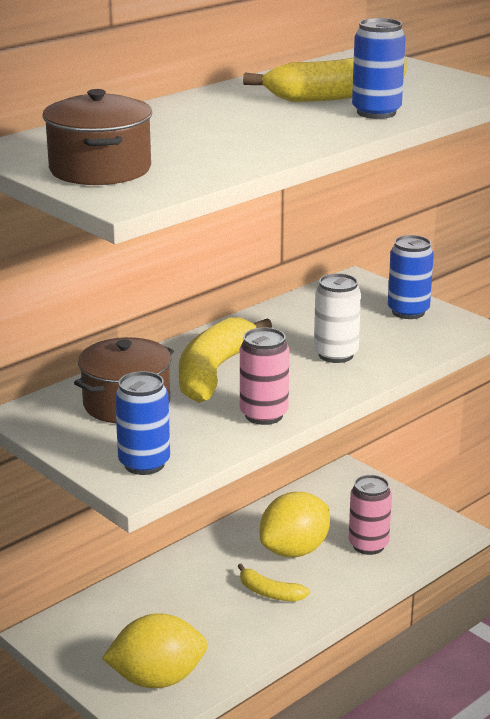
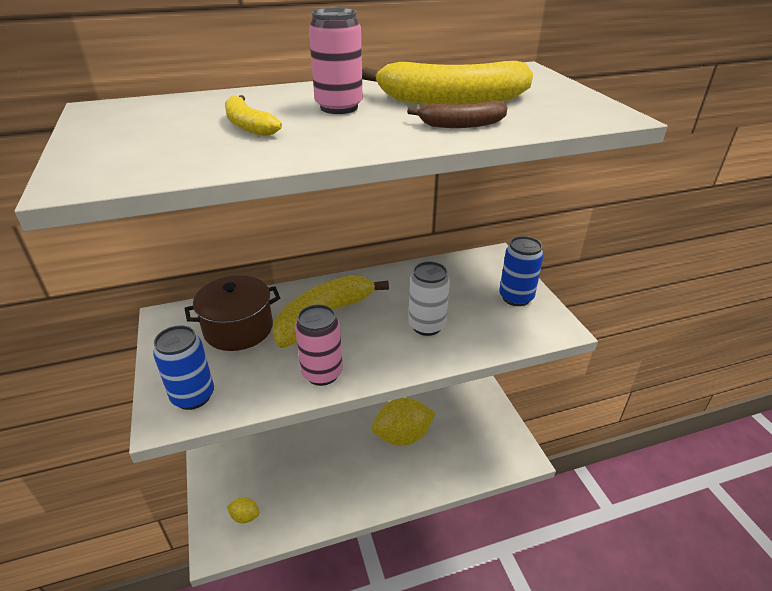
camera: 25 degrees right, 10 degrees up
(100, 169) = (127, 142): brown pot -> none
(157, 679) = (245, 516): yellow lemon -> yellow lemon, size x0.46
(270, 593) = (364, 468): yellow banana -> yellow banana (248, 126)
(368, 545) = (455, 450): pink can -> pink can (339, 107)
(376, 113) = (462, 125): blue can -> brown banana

********

- **ASSIGNED TASK**: For each line above that includes the word "banana", make a copy of that line.

- **SOLUTION BELOW**:
(270, 593) = (364, 468): yellow banana -> yellow banana (248, 126)
(376, 113) = (462, 125): blue can -> brown banana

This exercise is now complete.